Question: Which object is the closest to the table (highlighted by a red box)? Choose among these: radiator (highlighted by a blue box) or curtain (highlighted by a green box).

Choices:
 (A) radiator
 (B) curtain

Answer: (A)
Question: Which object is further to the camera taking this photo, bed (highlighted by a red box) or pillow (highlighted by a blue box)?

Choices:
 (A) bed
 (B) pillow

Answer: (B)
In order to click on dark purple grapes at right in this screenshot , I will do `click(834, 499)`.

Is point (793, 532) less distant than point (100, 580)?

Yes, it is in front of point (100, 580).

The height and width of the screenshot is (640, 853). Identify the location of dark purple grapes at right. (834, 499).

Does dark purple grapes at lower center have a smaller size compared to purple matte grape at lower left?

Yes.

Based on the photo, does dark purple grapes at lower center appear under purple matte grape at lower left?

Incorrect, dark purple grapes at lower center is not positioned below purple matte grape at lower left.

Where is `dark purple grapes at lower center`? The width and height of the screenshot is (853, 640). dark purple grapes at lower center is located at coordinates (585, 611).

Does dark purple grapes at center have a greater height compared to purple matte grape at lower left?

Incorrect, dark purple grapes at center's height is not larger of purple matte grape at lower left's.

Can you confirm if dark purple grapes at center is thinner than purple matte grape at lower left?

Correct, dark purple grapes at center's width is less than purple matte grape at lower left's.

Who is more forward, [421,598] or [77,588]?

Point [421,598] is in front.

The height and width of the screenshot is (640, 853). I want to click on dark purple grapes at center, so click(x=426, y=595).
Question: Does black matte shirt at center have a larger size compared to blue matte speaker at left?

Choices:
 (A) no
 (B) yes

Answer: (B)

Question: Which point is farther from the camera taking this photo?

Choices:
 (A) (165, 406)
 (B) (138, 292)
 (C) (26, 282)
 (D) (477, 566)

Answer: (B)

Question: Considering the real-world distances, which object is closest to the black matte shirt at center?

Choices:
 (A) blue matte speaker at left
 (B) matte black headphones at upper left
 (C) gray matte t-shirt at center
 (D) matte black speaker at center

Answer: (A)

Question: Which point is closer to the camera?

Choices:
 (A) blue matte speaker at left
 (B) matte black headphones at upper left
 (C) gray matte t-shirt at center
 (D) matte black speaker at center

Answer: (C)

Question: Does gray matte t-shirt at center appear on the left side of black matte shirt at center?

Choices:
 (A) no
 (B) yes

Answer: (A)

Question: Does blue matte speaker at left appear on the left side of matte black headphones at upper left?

★ ★ ★ ★ ★

• Exercise prompt:
Please count the lines in the listing above that contain the string "blue", matching case exactly, and give only the number.

• Task output:
6